• _TASK OBJECTIVE_
Each record that follows should be repeated exactly, with no pictures carried over.

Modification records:

-*-*-

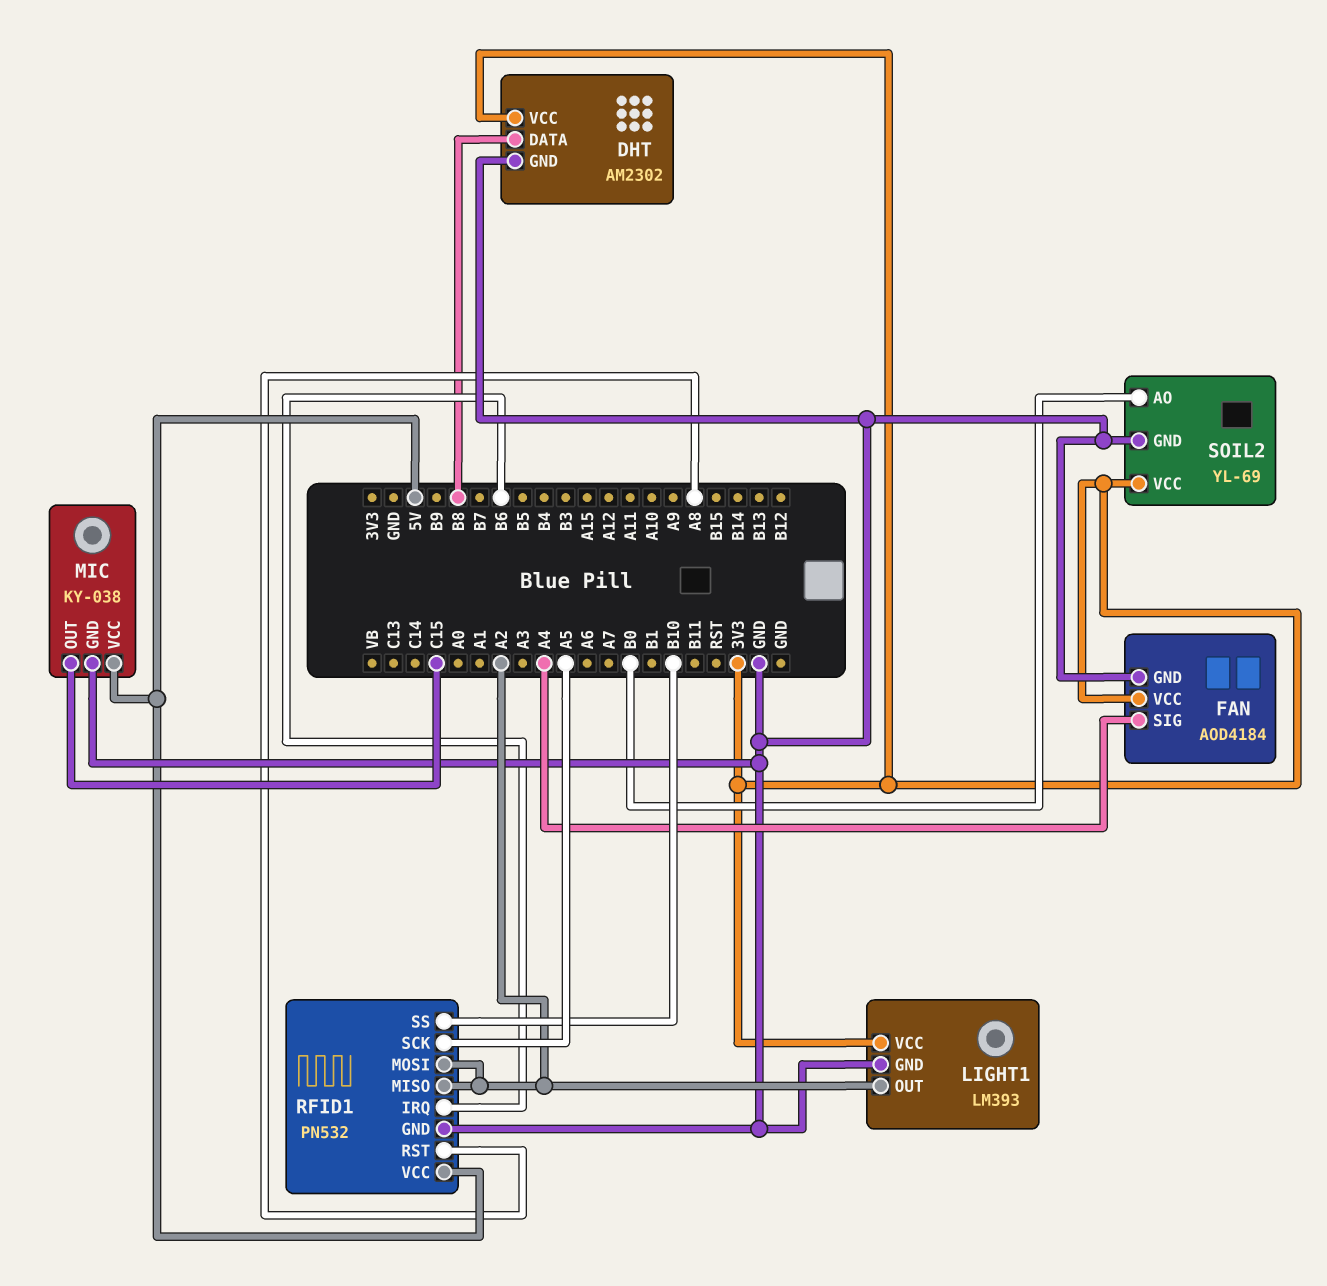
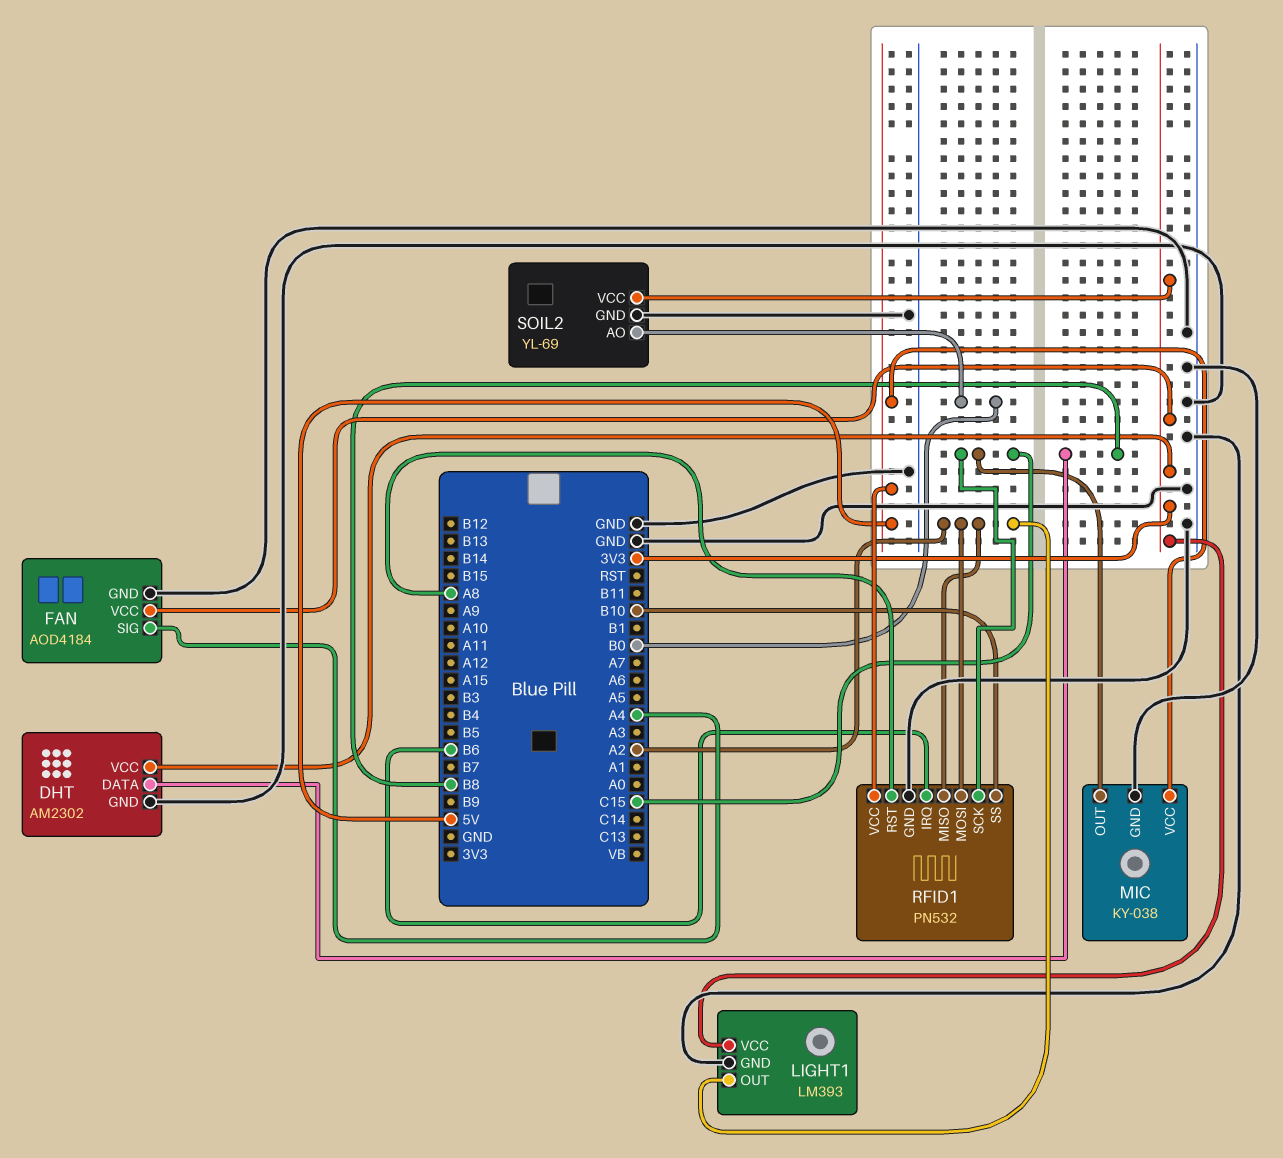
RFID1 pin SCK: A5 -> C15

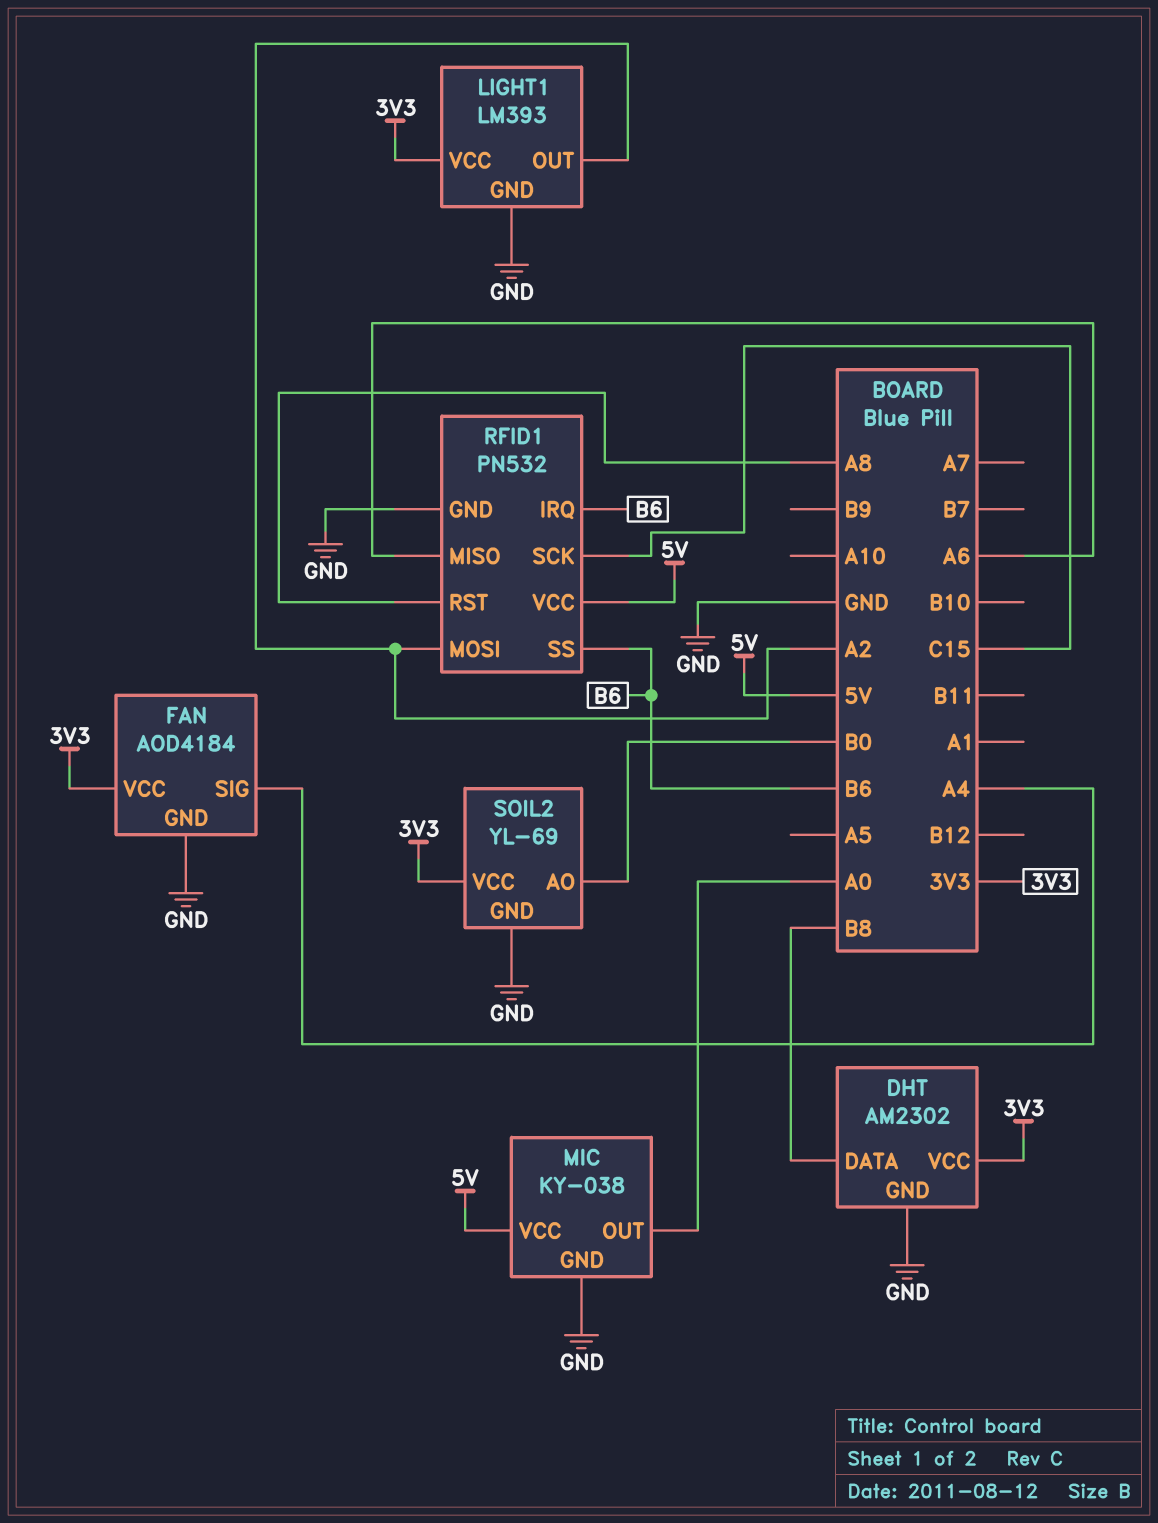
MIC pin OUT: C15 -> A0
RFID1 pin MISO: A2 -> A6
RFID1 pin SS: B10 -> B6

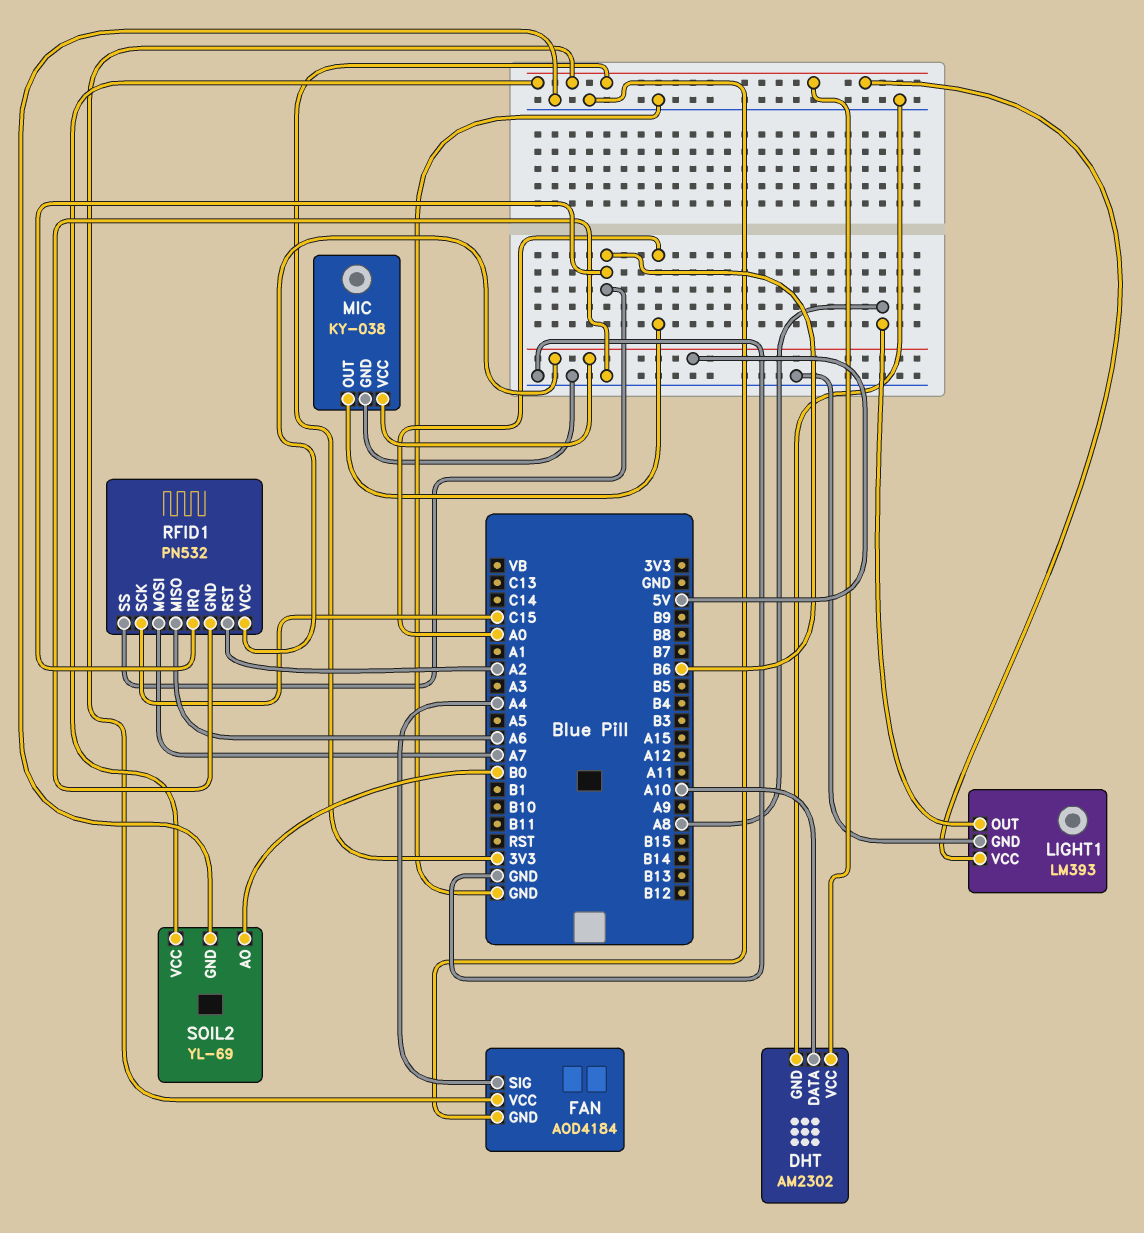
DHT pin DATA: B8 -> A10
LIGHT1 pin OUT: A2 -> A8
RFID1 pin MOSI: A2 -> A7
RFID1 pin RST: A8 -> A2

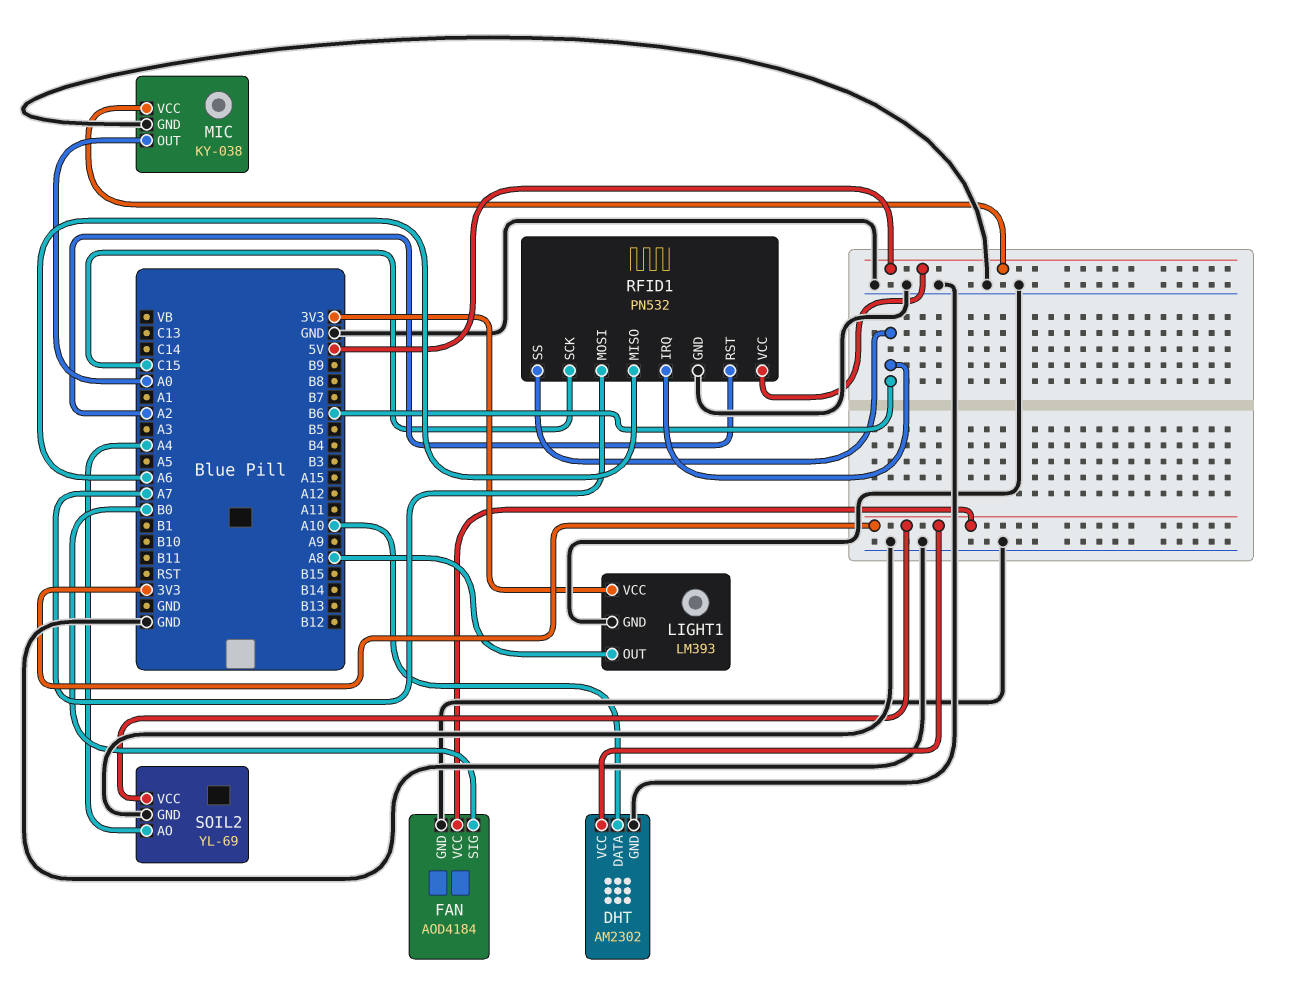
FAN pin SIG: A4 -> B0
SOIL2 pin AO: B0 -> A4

-*-*-

• _TASK RESPONSE_
RFID1 pin SCK: A5 -> C15

MIC pin OUT: C15 -> A0
RFID1 pin MISO: A2 -> A6
RFID1 pin SS: B10 -> B6

DHT pin DATA: B8 -> A10
LIGHT1 pin OUT: A2 -> A8
RFID1 pin MOSI: A2 -> A7
RFID1 pin RST: A8 -> A2

FAN pin SIG: A4 -> B0
SOIL2 pin AO: B0 -> A4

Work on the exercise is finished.